### WHAT THE TASK ASKS:
Without the pictures, give every record again exactly.

### MATERIAL FOR THIS EXERCISE:
____

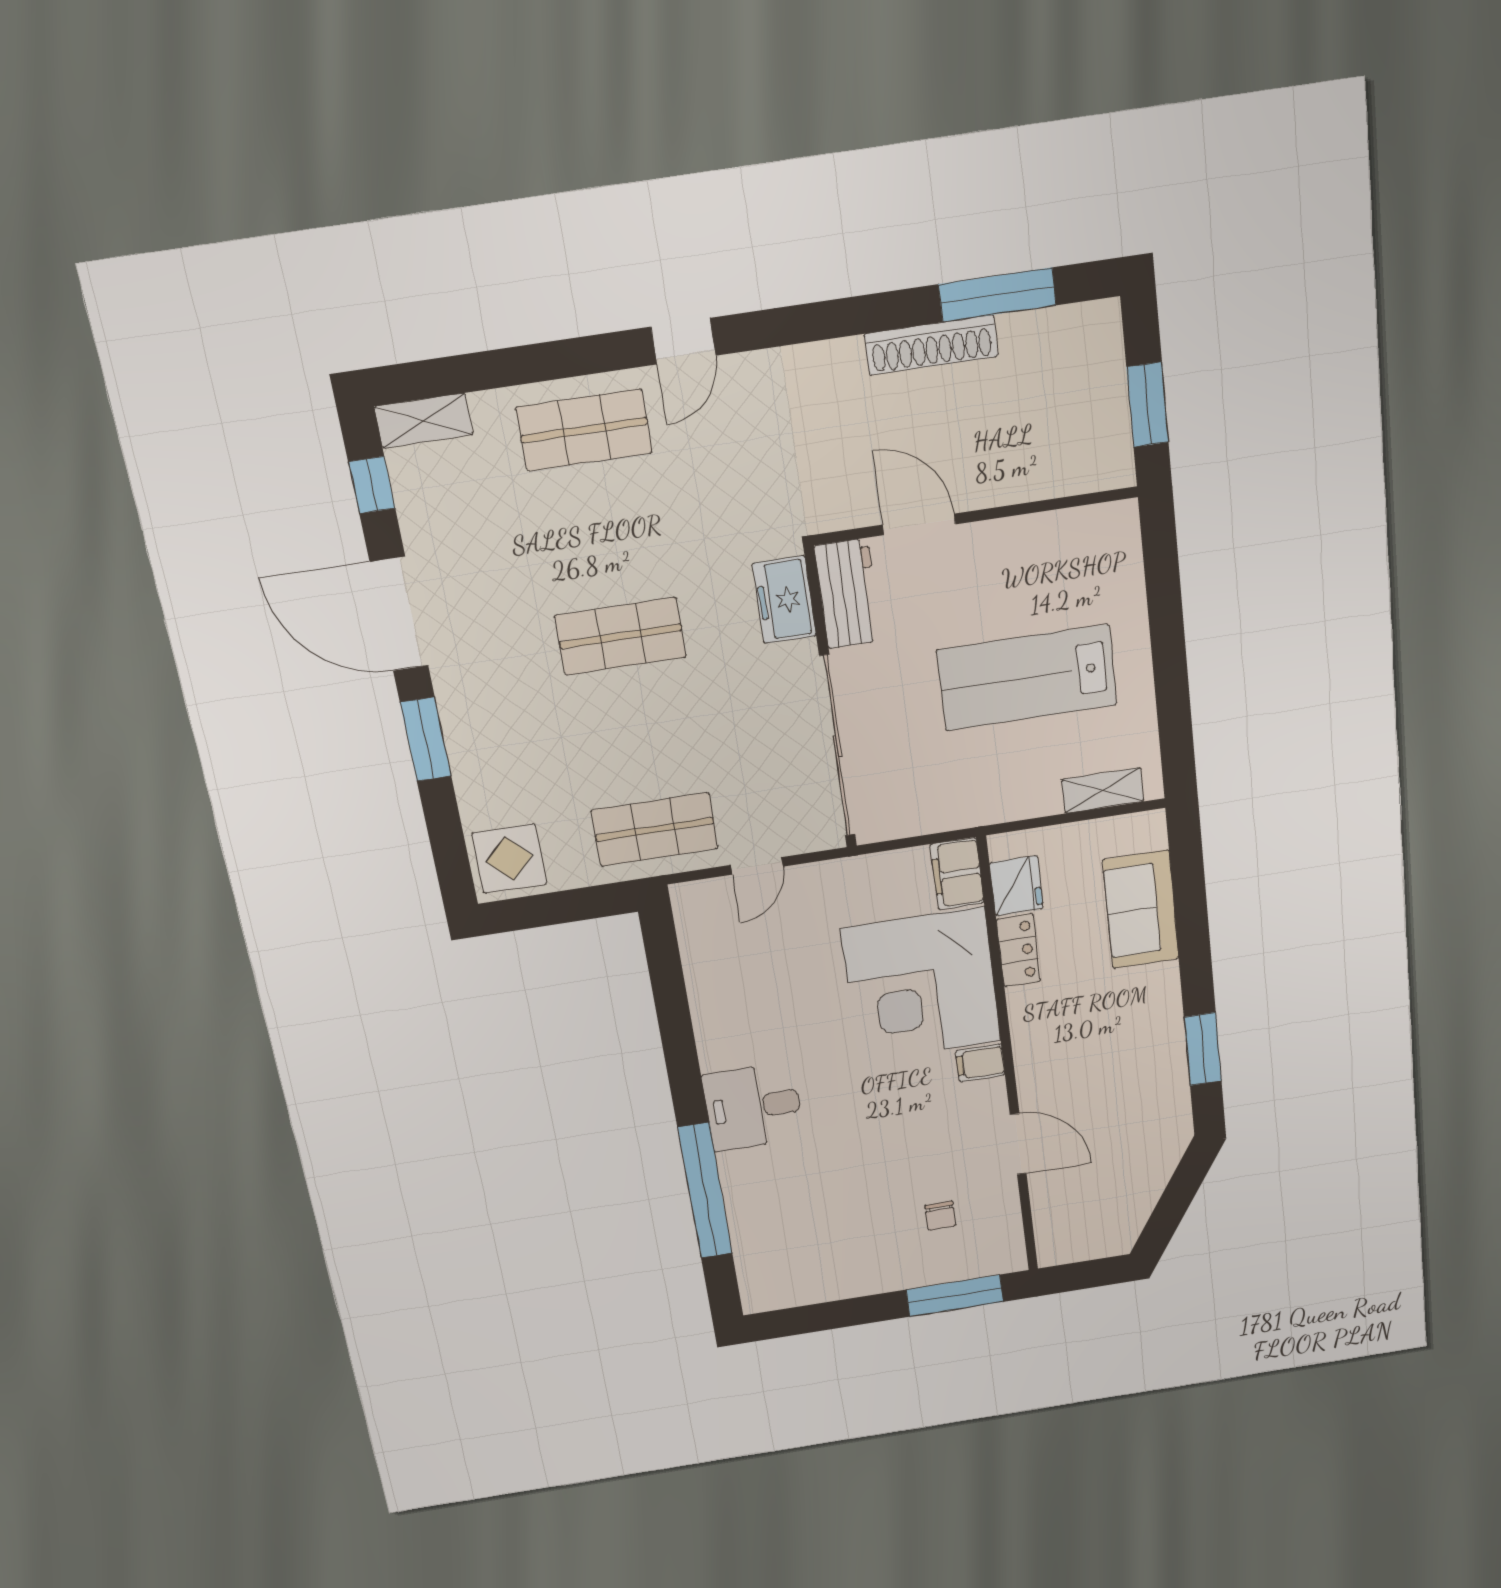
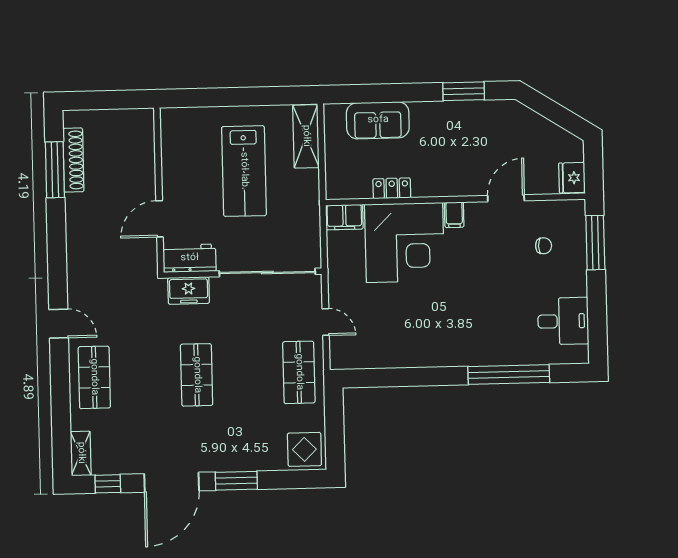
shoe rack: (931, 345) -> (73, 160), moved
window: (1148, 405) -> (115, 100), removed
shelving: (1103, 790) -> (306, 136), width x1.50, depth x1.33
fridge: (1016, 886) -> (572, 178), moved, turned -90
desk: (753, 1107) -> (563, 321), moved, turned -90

____

### OUTPUT FOR THIS EXERCISE:
shoe rack: (931, 345) -> (73, 160), moved
window: (1148, 405) -> (115, 100), removed
shelving: (1103, 790) -> (306, 136), width x1.50, depth x1.33
fridge: (1016, 886) -> (572, 178), moved, turned -90
desk: (753, 1107) -> (563, 321), moved, turned -90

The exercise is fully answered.